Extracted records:
------------
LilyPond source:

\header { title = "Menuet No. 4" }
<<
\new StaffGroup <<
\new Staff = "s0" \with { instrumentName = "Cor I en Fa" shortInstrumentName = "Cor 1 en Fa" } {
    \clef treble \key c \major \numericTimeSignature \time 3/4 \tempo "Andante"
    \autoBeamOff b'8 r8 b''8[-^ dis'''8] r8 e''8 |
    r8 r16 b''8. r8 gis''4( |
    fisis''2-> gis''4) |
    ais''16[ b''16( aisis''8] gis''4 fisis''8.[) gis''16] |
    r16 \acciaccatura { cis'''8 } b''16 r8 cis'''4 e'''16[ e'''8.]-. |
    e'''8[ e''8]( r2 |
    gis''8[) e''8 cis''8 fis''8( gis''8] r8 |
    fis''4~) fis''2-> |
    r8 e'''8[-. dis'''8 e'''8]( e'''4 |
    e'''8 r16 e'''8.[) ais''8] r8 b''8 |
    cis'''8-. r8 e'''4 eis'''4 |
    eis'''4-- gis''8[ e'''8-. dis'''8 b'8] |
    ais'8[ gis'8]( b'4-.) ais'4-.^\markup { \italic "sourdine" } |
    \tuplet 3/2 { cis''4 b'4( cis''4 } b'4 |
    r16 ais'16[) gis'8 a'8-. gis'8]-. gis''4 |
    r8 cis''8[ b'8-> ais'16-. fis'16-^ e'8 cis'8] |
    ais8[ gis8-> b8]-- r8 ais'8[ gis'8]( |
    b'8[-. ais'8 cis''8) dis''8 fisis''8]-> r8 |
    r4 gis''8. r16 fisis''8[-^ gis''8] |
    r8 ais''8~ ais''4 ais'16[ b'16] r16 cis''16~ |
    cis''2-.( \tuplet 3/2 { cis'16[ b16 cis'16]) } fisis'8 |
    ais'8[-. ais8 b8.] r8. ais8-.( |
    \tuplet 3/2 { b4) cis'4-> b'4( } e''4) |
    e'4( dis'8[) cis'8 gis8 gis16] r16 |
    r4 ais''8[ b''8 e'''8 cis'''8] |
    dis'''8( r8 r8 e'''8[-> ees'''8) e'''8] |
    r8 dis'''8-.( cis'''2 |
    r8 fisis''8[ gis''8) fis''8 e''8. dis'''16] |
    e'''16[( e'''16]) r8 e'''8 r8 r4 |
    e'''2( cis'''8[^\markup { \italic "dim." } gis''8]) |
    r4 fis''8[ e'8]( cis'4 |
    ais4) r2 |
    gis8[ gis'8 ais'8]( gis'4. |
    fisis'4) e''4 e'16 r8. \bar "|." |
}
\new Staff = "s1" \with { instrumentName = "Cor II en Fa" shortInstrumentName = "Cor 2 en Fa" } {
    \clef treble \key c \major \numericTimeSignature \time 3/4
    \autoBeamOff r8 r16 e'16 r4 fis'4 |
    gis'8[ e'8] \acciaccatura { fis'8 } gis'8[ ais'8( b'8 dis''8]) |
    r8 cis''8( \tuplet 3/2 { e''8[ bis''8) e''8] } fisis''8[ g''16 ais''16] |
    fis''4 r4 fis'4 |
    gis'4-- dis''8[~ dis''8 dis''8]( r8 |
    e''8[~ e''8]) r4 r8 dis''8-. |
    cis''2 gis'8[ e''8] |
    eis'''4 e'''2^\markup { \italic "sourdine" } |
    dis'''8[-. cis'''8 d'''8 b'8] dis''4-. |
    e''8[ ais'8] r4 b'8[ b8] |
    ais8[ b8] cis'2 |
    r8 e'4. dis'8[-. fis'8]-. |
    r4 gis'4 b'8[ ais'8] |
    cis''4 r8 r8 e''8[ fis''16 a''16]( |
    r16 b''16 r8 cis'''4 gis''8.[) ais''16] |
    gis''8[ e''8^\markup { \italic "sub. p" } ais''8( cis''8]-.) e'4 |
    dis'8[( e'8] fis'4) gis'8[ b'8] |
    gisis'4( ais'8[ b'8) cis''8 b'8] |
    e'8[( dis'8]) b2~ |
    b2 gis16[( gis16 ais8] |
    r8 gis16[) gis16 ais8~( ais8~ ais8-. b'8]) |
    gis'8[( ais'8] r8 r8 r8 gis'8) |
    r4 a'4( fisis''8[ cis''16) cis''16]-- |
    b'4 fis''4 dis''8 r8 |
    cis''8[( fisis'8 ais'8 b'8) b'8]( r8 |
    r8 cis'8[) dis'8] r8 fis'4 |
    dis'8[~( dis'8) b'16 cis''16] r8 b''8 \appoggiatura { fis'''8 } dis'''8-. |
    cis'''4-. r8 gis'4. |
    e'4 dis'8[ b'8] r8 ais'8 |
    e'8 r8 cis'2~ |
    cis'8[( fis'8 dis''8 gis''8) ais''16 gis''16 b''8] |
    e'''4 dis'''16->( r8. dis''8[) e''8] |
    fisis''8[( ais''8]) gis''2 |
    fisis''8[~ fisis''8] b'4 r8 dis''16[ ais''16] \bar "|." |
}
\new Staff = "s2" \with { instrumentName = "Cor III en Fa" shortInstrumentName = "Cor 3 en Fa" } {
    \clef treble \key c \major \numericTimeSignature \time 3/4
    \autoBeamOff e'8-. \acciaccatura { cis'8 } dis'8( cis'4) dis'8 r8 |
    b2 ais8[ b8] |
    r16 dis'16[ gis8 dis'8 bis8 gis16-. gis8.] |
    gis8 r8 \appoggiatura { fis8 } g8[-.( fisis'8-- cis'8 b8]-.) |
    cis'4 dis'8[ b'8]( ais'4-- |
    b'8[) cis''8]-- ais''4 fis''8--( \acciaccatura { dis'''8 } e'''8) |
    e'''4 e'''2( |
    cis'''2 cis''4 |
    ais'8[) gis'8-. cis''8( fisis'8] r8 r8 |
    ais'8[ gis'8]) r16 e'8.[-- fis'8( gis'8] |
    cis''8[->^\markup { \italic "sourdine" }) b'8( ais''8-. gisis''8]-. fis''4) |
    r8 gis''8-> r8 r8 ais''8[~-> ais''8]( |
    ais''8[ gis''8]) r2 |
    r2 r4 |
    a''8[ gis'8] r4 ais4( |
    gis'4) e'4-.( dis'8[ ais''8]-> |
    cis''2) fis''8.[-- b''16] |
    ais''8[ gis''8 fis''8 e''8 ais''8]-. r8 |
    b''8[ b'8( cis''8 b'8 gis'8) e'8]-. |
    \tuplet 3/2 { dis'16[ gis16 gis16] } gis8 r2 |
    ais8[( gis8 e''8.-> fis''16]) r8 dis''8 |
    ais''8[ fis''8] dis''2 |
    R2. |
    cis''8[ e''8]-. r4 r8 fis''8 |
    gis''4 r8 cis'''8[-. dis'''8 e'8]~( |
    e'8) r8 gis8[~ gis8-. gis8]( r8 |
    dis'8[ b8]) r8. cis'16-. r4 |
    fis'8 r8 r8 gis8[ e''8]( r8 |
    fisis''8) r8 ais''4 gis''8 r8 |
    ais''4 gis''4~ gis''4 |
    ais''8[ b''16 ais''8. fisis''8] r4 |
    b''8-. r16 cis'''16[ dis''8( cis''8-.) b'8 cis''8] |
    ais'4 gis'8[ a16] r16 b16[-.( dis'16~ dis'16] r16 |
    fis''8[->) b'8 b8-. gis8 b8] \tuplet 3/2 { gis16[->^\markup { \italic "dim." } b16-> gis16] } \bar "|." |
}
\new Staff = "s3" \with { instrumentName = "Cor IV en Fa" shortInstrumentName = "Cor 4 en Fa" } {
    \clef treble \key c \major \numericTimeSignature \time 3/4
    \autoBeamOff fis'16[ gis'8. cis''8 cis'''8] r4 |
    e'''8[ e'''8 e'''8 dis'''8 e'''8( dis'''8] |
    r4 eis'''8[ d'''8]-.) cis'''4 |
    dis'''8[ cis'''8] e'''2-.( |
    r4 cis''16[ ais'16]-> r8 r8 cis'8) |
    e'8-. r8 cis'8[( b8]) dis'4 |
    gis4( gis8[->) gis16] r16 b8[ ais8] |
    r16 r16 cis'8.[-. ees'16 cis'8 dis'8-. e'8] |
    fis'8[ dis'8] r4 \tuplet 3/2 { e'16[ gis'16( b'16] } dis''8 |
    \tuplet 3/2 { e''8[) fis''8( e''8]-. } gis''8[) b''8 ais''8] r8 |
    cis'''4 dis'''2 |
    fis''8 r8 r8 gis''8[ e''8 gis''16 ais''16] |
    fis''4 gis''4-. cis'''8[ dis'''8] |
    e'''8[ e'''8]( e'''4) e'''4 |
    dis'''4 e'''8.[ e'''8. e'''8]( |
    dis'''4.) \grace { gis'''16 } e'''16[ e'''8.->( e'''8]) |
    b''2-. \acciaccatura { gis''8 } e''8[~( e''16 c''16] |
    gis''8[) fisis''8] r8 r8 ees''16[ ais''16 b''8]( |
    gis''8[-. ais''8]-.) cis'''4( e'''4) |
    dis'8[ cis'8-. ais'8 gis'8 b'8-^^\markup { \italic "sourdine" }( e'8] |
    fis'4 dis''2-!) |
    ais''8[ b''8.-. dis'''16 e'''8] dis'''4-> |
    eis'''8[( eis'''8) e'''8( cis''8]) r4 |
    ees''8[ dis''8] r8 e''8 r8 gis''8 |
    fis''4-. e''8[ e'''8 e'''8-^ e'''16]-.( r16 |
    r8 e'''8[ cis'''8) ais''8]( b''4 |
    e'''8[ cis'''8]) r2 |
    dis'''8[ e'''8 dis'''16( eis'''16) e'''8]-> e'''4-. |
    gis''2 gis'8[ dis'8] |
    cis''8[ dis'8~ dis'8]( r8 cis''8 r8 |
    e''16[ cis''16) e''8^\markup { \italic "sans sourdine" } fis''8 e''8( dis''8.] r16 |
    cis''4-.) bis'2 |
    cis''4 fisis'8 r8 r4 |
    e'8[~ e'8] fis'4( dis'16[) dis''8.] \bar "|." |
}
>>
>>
------------
__YOUR INSTRUCTIONS__: List every line above that contains the string "gisis", matching case exactly.

__OUTPUT FOR THIS TASK__:
    gisis'4( ais'8[ b'8) cis''8 b'8] |
    cis''8[->^\markup { \italic "sourdine" }) b'8( ais''8-. gisis''8]-. fis''4) |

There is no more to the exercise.